»»
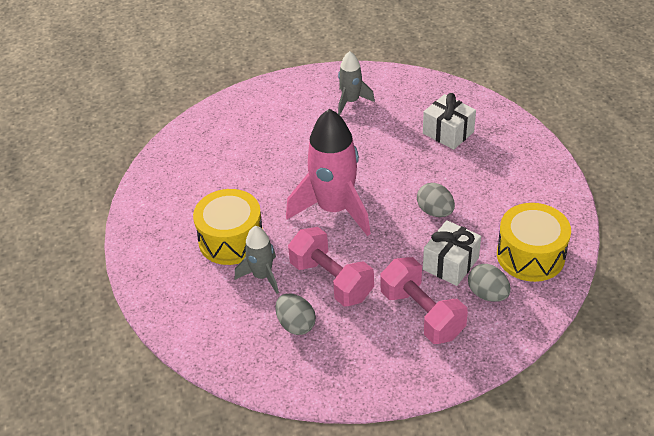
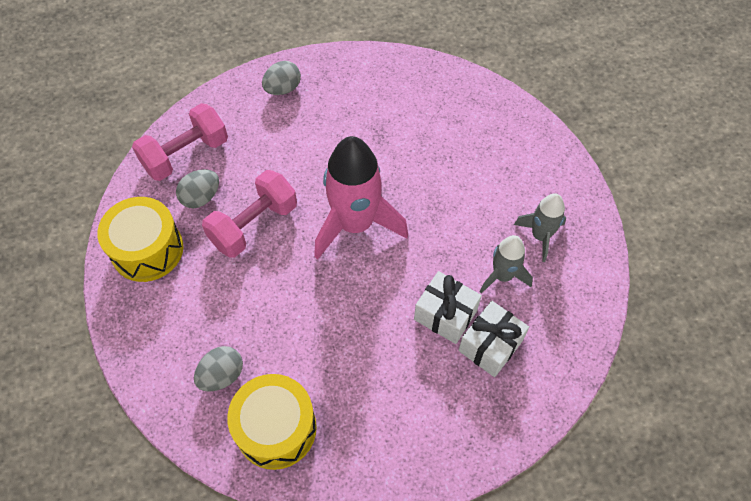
camera: 85 degrees right, 15 degrees up
yellow drum [193,189,263,265] -> yellow drum moved to [97,197,183,282]
grey rocket [235,226,279,294] -> grey rocket moved to [480,235,533,294]
pink dumbbell [381,257,468,344] -> pink dumbbell moved to [132,103,228,181]
grey egg [417,183,455,217] -> grey egg moved to [262,61,301,95]
white gift [423,220,481,286] -> white gift moved to [414,271,482,344]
««
*Exercise details:*
Copy out, word for word, only the lines from the one with "grey rocket [235,226,279,294]" through the last line of the material above.

*Completed exercise:*
grey rocket [235,226,279,294] -> grey rocket moved to [480,235,533,294]
pink dumbbell [381,257,468,344] -> pink dumbbell moved to [132,103,228,181]
grey egg [417,183,455,217] -> grey egg moved to [262,61,301,95]
white gift [423,220,481,286] -> white gift moved to [414,271,482,344]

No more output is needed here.